= AIM OF THE EXERCISE =
Leaving the pictures aside, transcribe only and exactly the lines from the one with "purebukax (white) (no." through the end of the entries, both included.

= Image sets with object changes =
Segment Open

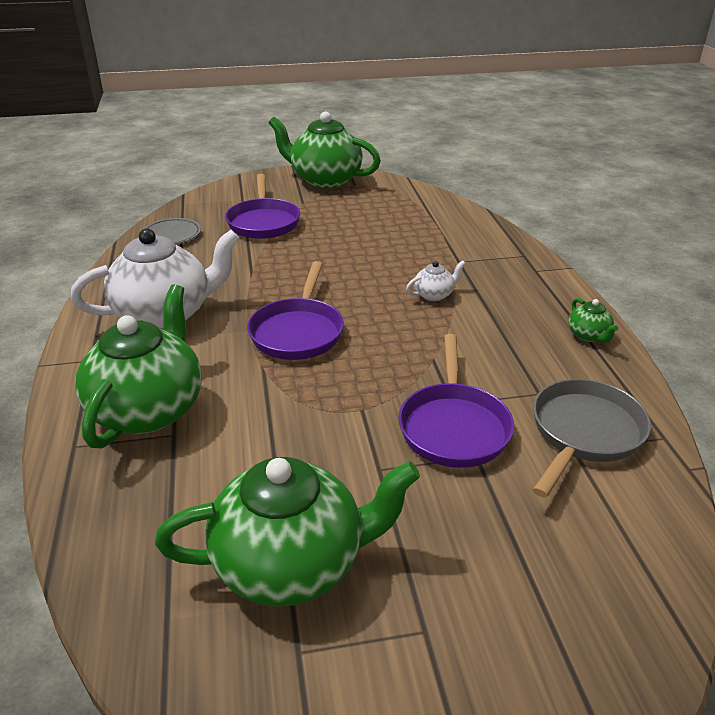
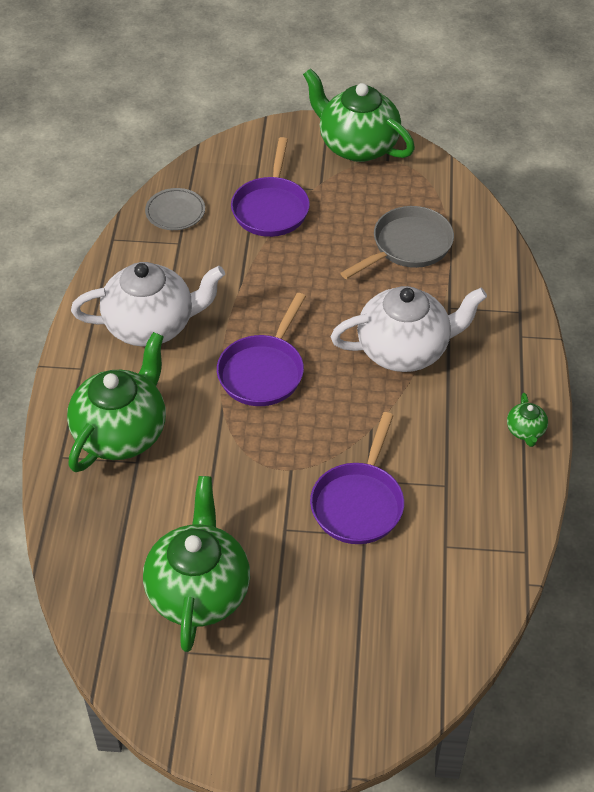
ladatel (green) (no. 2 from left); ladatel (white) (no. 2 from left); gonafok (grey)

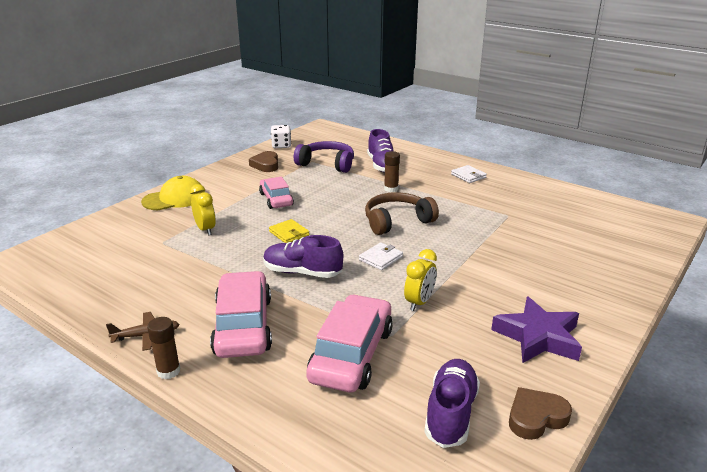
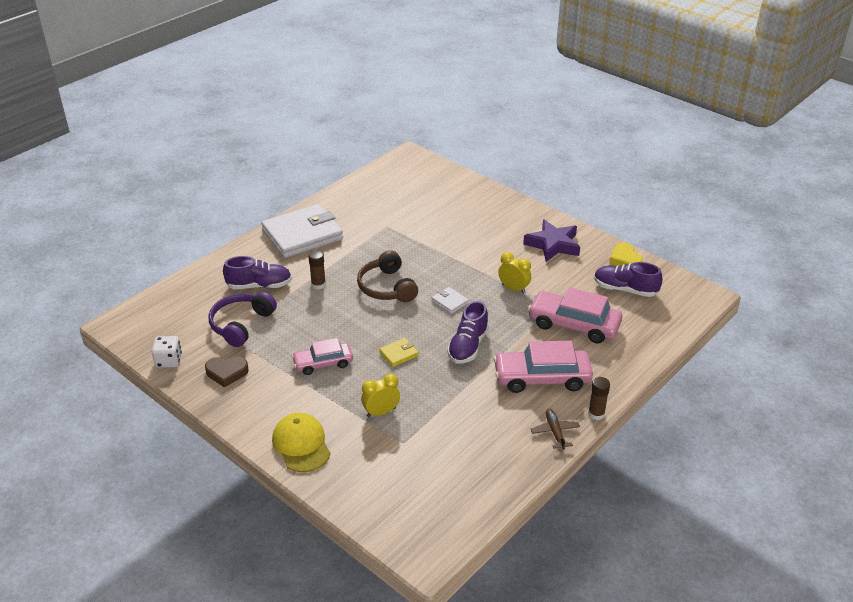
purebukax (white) (no. 1 from left); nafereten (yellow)

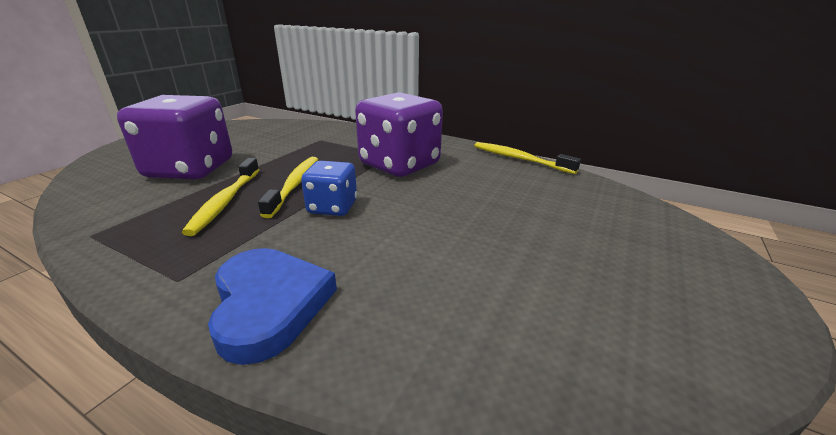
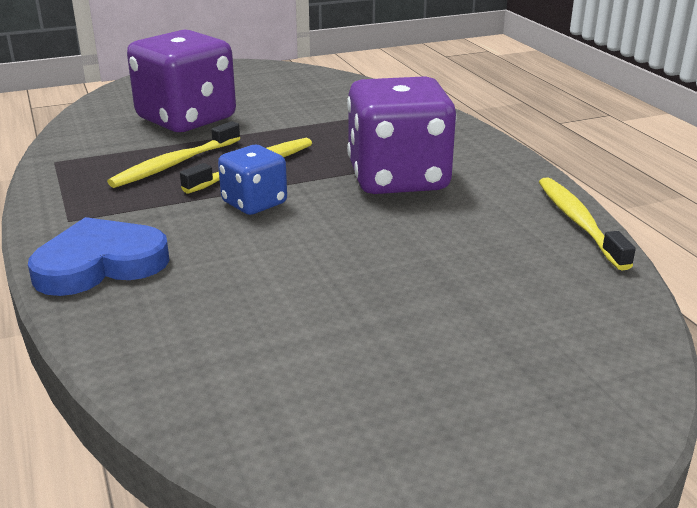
nafereten (blue)

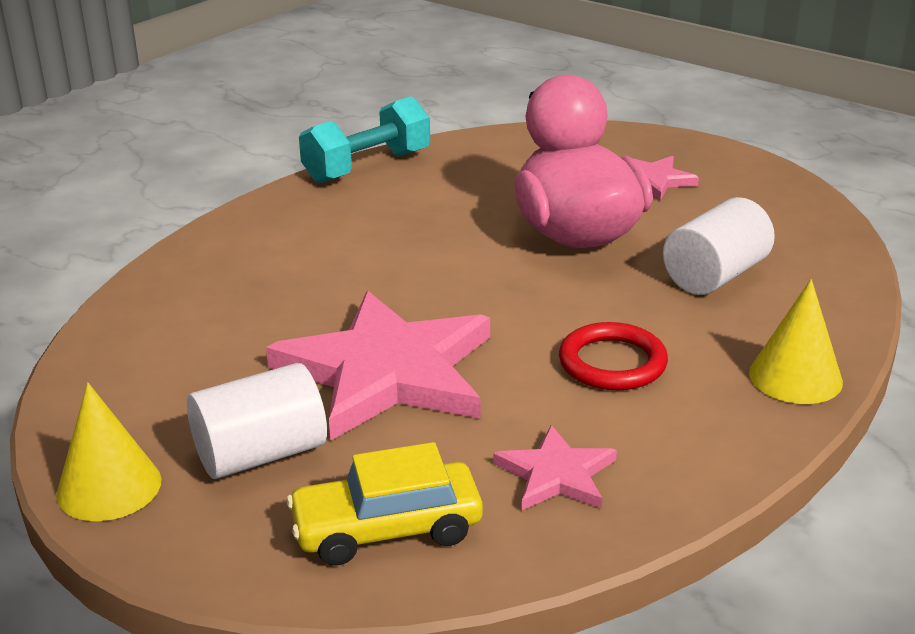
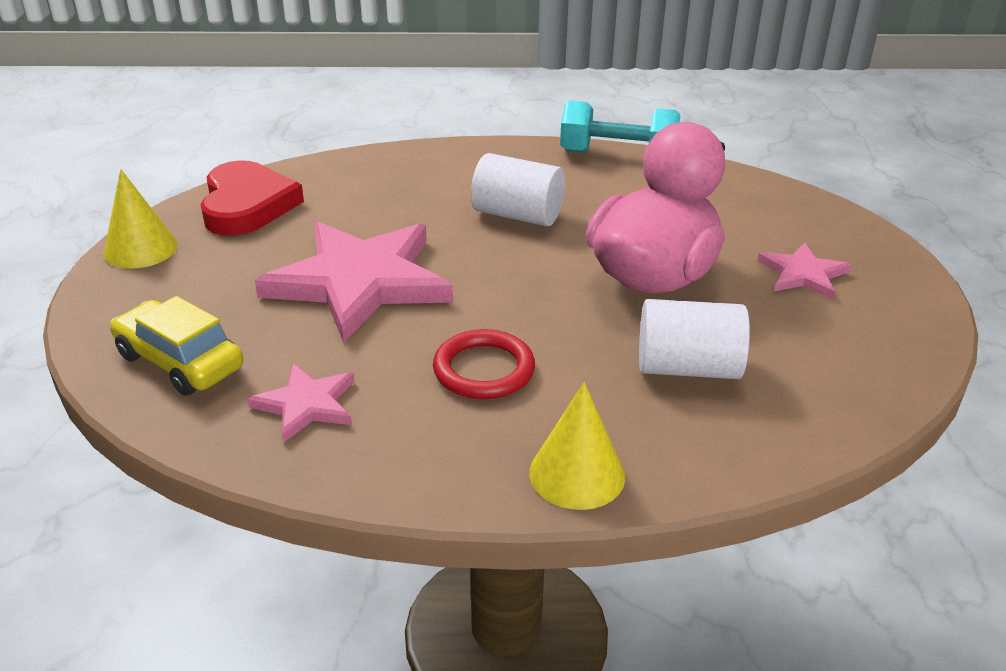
nafereten (red); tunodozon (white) (no. 1 from left)

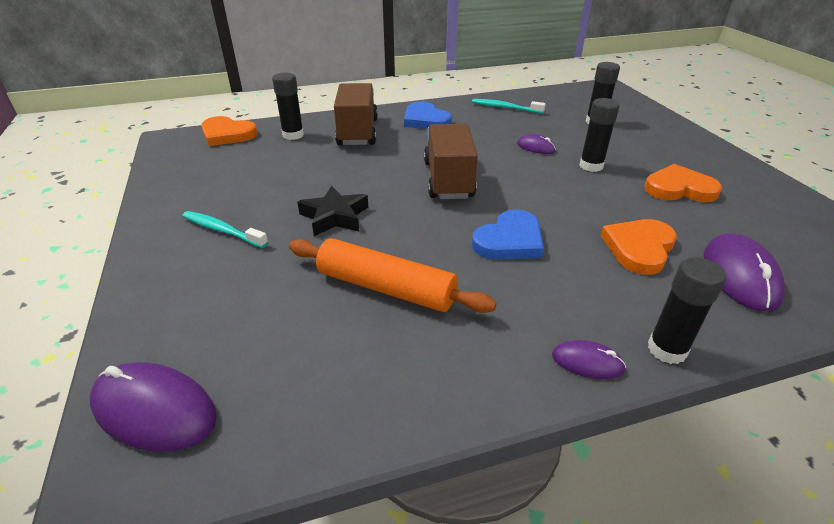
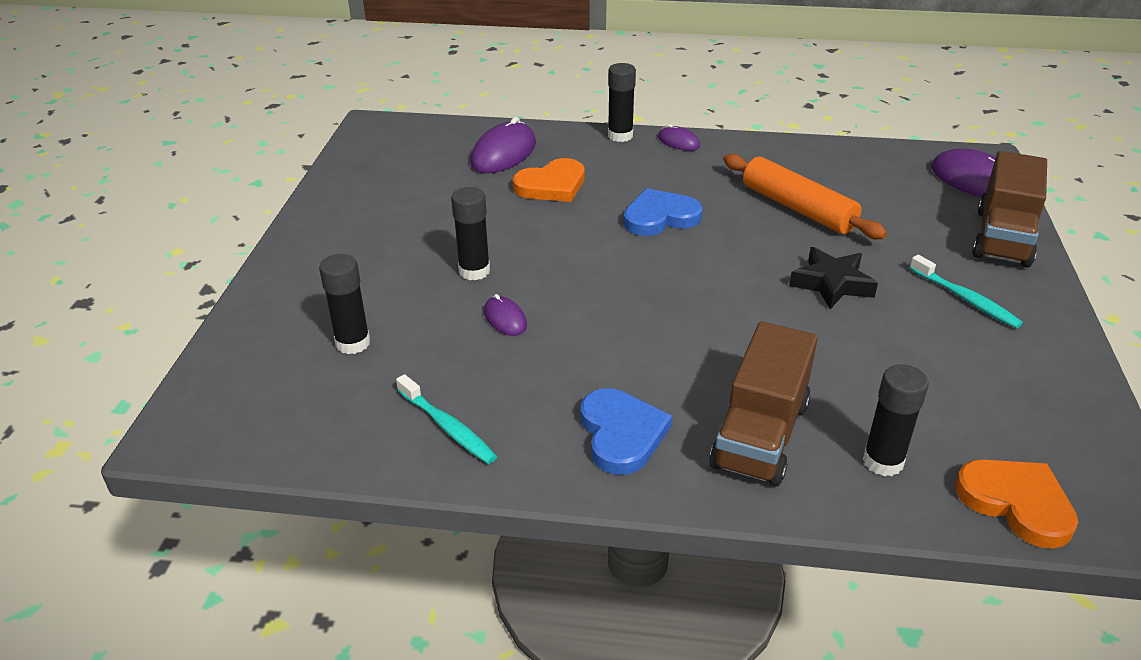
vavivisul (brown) (no. 2 from left); nafereten (orange) (no. 3 from left in the first image)

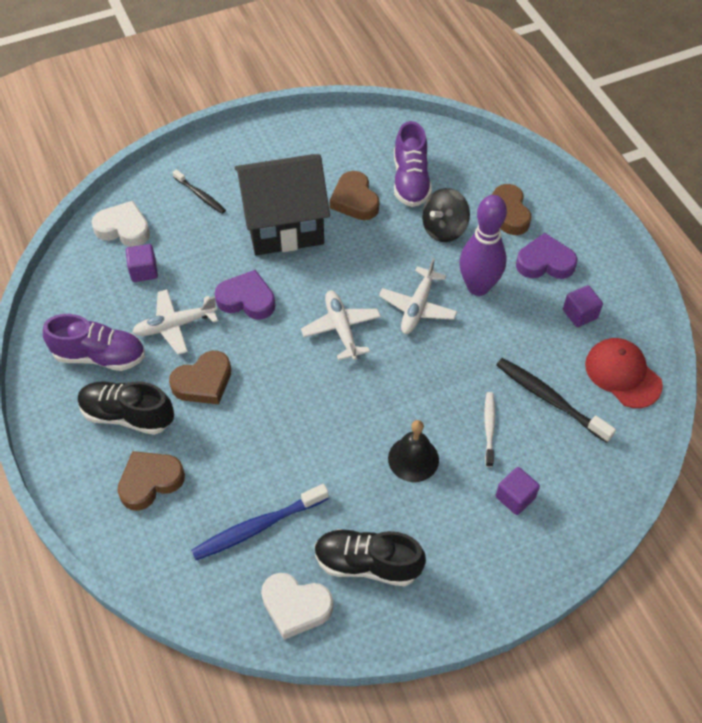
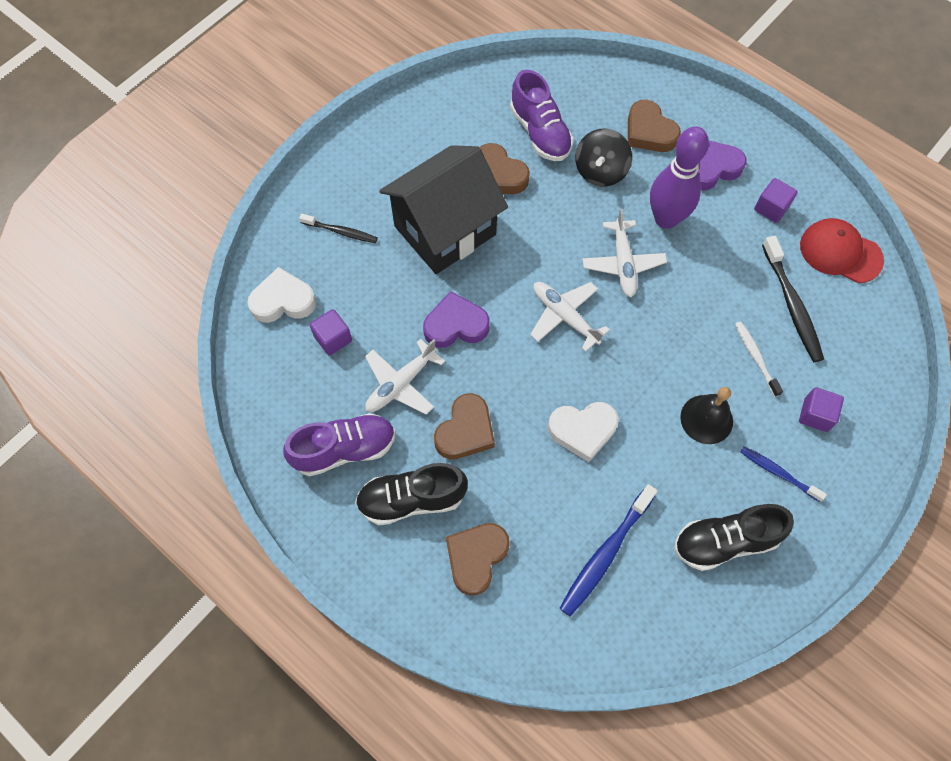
nafereten (white) (no. 2 from left); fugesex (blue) (no. 2 from left); fugesex (black) (no. 2 from left)

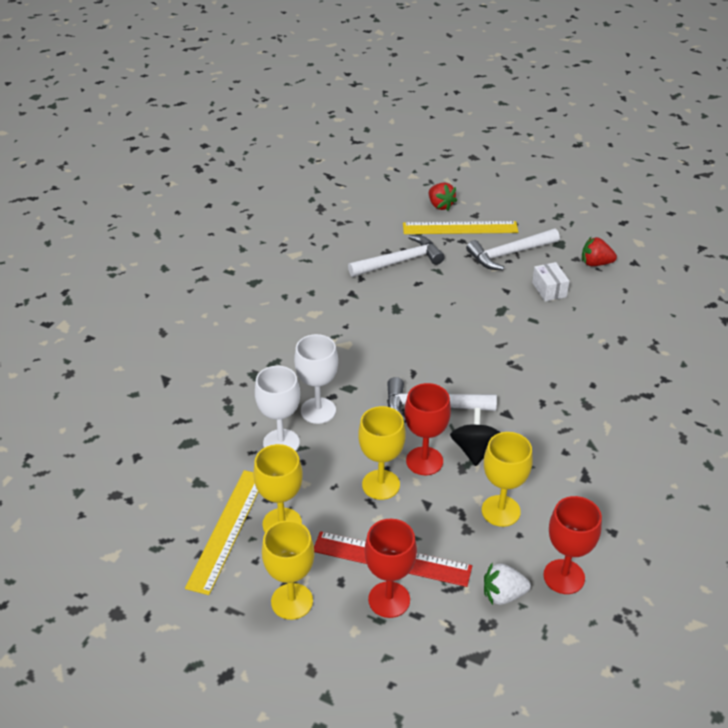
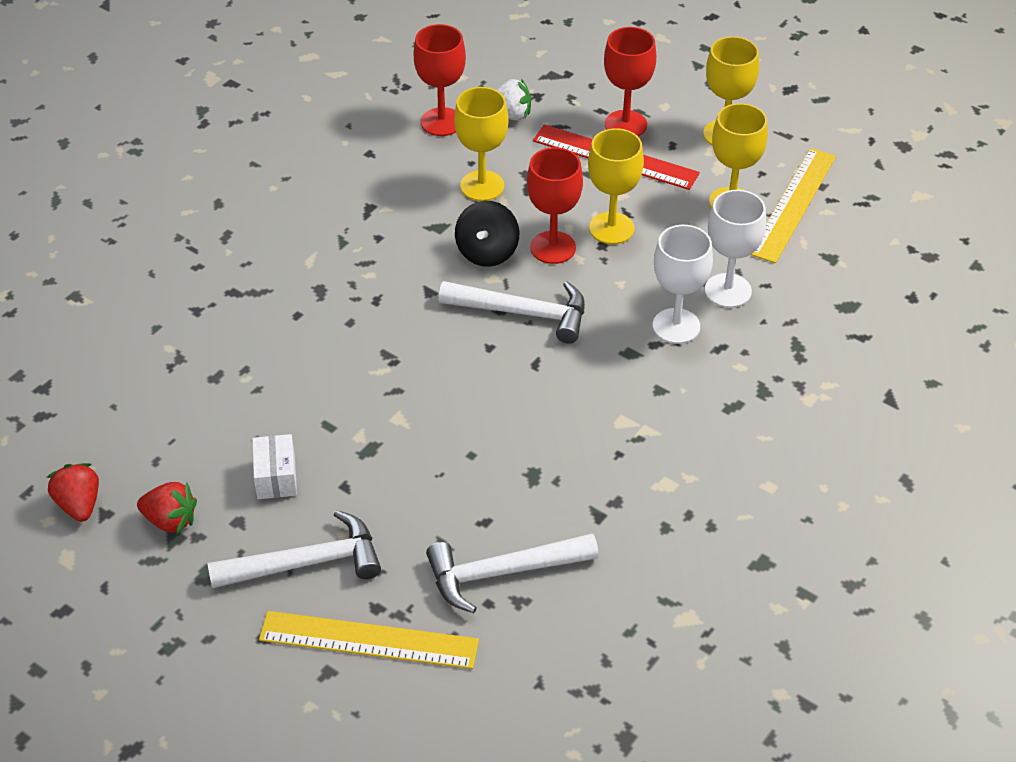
sobezekul (red) (no. 1 from left)

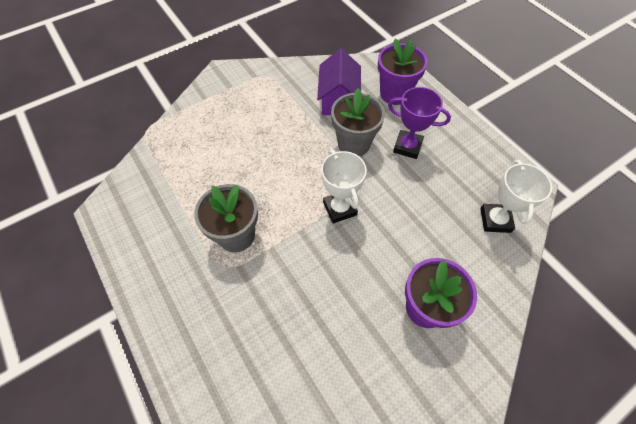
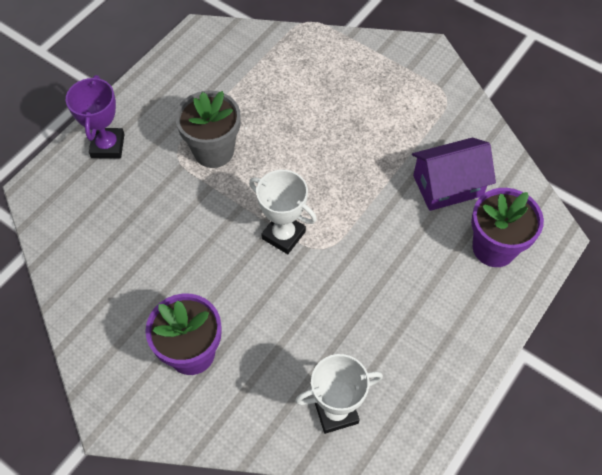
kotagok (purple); kotagok (white) (no. 1 from left); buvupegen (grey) (no. 2 from left in the first image)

Segment Closed

= REPLY =
purebukax (white) (no. 1 from left); nafereten (yellow)

nafereten (blue)

nafereten (red); tunodozon (white) (no. 1 from left)

vavivisul (brown) (no. 2 from left); nafereten (orange) (no. 3 from left in the first image)

nafereten (white) (no. 2 from left); fugesex (blue) (no. 2 from left); fugesex (black) (no. 2 from left)

sobezekul (red) (no. 1 from left)

kotagok (purple); kotagok (white) (no. 1 from left); buvupegen (grey) (no. 2 from left in the first image)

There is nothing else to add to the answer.